# TASK PROMPT
Give back exactly the lines of the data below, starting with the line that has "brown slope J7:K8 level 1 top 7 -> none" and going on through the line that has "cyan plate C7:D7".
───── DATA TO EXAMINE ─────
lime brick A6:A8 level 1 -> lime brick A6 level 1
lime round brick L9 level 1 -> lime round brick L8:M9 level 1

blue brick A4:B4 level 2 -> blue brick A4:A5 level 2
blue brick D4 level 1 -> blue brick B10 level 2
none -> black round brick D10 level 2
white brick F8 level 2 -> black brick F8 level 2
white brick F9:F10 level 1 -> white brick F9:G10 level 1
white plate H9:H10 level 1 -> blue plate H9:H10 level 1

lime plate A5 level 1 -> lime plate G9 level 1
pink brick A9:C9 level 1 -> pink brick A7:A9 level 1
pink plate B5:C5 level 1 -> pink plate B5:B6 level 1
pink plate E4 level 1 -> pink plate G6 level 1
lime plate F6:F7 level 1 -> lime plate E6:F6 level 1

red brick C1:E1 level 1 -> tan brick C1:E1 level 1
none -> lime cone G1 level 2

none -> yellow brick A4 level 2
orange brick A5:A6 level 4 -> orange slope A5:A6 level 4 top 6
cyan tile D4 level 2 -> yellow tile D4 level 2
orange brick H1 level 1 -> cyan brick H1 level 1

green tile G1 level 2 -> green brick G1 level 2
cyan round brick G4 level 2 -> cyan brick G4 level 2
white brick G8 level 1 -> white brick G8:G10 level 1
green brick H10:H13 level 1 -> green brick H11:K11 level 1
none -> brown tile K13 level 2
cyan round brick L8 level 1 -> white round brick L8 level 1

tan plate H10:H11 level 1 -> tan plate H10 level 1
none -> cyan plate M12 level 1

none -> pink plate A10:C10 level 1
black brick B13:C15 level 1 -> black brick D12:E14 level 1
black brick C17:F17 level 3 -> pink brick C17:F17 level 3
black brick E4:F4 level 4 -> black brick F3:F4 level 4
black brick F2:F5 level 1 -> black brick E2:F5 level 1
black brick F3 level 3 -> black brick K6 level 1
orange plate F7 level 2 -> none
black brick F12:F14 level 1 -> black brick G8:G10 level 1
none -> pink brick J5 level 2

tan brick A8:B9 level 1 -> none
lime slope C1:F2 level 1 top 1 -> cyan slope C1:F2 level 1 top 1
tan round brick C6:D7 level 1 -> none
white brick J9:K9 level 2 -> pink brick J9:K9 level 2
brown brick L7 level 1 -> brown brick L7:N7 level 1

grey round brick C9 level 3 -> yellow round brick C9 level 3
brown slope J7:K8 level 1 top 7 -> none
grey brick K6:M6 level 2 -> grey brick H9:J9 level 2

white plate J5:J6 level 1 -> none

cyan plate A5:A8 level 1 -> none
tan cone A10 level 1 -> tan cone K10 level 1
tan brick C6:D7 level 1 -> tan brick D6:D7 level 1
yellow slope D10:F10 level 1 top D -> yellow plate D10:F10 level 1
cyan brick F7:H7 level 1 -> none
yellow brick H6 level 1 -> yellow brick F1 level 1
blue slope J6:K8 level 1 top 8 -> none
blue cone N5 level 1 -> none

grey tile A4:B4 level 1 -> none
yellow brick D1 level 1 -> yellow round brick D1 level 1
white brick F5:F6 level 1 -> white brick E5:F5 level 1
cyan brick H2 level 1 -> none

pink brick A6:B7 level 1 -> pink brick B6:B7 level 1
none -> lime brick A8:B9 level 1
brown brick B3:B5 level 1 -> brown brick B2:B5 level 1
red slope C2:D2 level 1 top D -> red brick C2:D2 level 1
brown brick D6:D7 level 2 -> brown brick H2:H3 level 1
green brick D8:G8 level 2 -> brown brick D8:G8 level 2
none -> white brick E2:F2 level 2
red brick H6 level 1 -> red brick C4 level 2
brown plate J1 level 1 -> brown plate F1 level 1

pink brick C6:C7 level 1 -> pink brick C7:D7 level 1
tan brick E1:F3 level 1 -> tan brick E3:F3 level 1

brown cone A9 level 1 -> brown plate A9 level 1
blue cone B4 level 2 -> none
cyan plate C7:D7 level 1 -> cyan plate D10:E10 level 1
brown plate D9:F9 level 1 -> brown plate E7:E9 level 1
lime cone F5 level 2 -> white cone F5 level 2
─────
# SOLUTION
brown slope J7:K8 level 1 top 7 -> none
grey brick K6:M6 level 2 -> grey brick H9:J9 level 2

white plate J5:J6 level 1 -> none

cyan plate A5:A8 level 1 -> none
tan cone A10 level 1 -> tan cone K10 level 1
tan brick C6:D7 level 1 -> tan brick D6:D7 level 1
yellow slope D10:F10 level 1 top D -> yellow plate D10:F10 level 1
cyan brick F7:H7 level 1 -> none
yellow brick H6 level 1 -> yellow brick F1 level 1
blue slope J6:K8 level 1 top 8 -> none
blue cone N5 level 1 -> none

grey tile A4:B4 level 1 -> none
yellow brick D1 level 1 -> yellow round brick D1 level 1
white brick F5:F6 level 1 -> white brick E5:F5 level 1
cyan brick H2 level 1 -> none

pink brick A6:B7 level 1 -> pink brick B6:B7 level 1
none -> lime brick A8:B9 level 1
brown brick B3:B5 level 1 -> brown brick B2:B5 level 1
red slope C2:D2 level 1 top D -> red brick C2:D2 level 1
brown brick D6:D7 level 2 -> brown brick H2:H3 level 1
green brick D8:G8 level 2 -> brown brick D8:G8 level 2
none -> white brick E2:F2 level 2
red brick H6 level 1 -> red brick C4 level 2
brown plate J1 level 1 -> brown plate F1 level 1

pink brick C6:C7 level 1 -> pink brick C7:D7 level 1
tan brick E1:F3 level 1 -> tan brick E3:F3 level 1

brown cone A9 level 1 -> brown plate A9 level 1
blue cone B4 level 2 -> none
cyan plate C7:D7 level 1 -> cyan plate D10:E10 level 1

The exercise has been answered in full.